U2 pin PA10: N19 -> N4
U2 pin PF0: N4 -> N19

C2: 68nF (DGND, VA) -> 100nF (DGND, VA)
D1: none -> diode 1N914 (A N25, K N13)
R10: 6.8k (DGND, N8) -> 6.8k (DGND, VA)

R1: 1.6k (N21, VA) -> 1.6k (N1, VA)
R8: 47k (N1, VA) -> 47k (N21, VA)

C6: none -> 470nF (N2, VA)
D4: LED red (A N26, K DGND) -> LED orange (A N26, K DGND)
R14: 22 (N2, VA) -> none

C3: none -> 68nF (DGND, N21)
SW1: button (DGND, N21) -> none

----------

WHAT YOU NEED TO DO: A faithful transcription of all the material is what this exercise calls for.

TASK OUTPUT:
U2 pin PA10: N19 -> N4
U2 pin PF0: N4 -> N19

C2: 68nF (DGND, VA) -> 100nF (DGND, VA)
D1: none -> diode 1N914 (A N25, K N13)
R10: 6.8k (DGND, N8) -> 6.8k (DGND, VA)

R1: 1.6k (N21, VA) -> 1.6k (N1, VA)
R8: 47k (N1, VA) -> 47k (N21, VA)

C6: none -> 470nF (N2, VA)
D4: LED red (A N26, K DGND) -> LED orange (A N26, K DGND)
R14: 22 (N2, VA) -> none

C3: none -> 68nF (DGND, N21)
SW1: button (DGND, N21) -> none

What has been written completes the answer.